[EXERCISE AIM]
An exact copy of all the data below is needed, without its pictures.

[EXCERPTED DATA]
▽
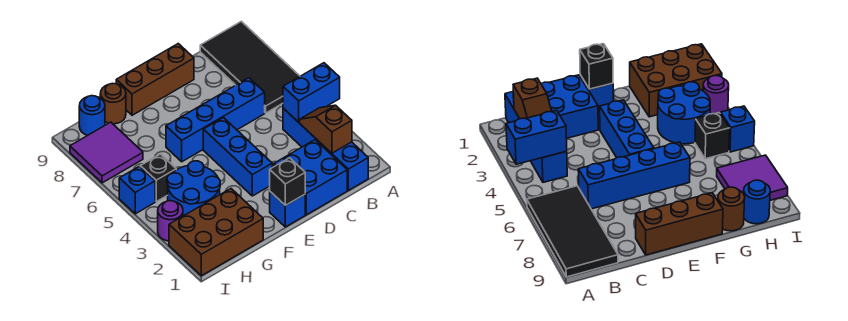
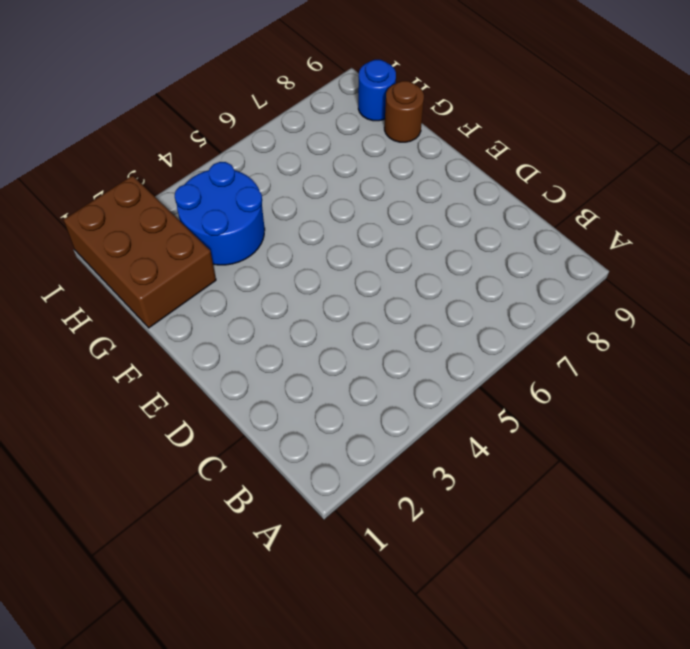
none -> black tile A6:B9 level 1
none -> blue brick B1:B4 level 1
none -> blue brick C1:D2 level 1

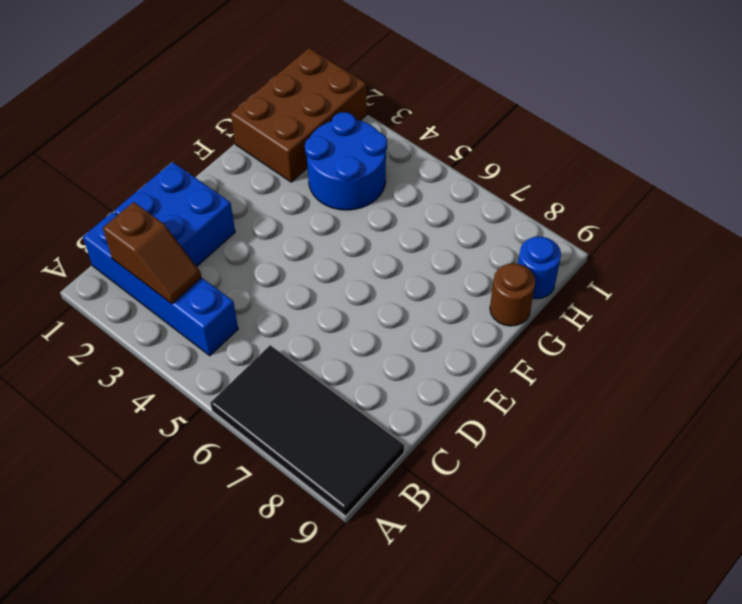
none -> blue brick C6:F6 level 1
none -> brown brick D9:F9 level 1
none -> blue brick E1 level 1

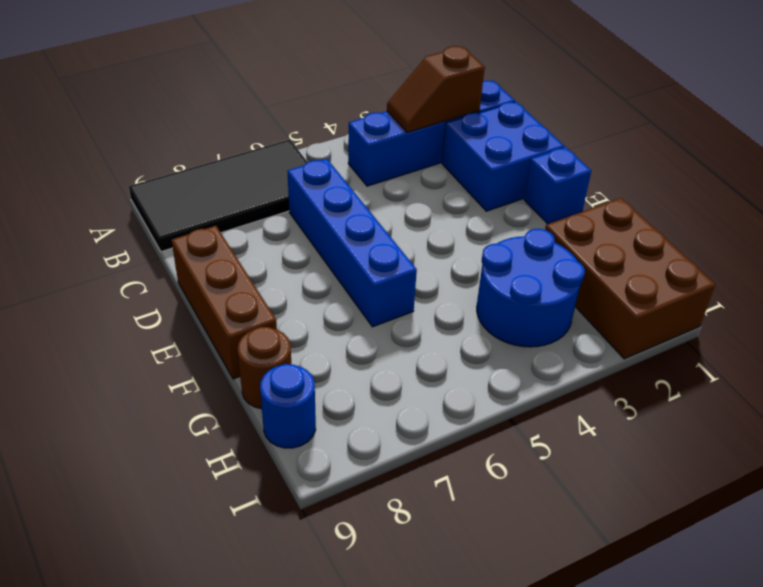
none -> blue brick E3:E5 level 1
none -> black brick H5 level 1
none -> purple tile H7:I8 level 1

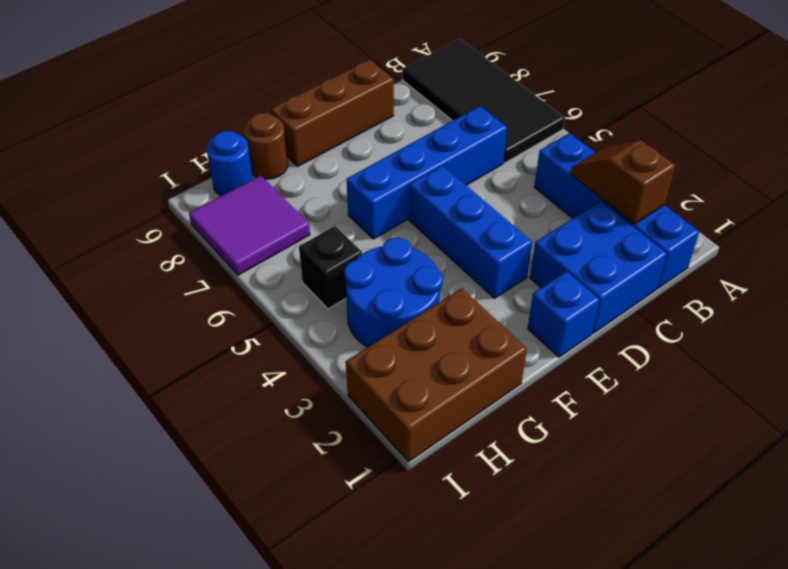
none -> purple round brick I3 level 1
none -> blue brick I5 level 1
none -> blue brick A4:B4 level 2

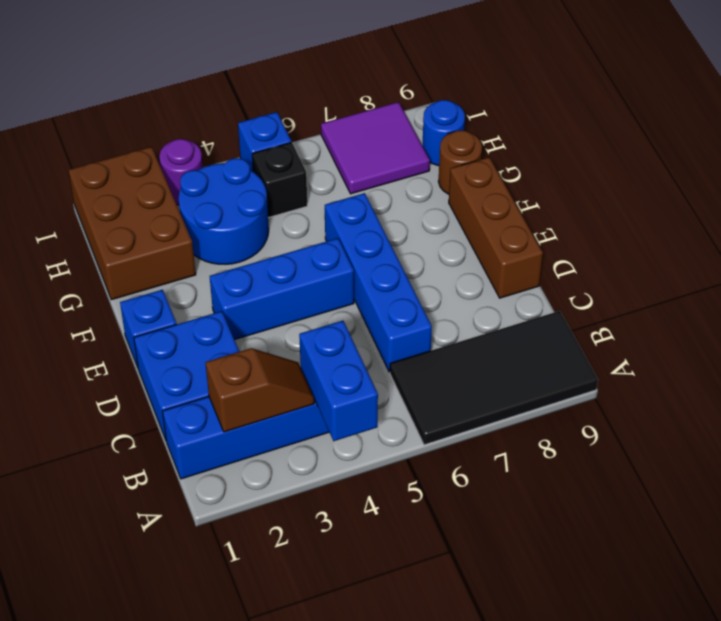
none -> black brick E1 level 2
△
[PROBLEM SOLUTION]
none -> black tile A6:B9 level 1
none -> blue brick B1:B4 level 1
none -> blue brick C1:D2 level 1

none -> blue brick C6:F6 level 1
none -> brown brick D9:F9 level 1
none -> blue brick E1 level 1

none -> blue brick E3:E5 level 1
none -> black brick H5 level 1
none -> purple tile H7:I8 level 1

none -> purple round brick I3 level 1
none -> blue brick I5 level 1
none -> blue brick A4:B4 level 2

none -> black brick E1 level 2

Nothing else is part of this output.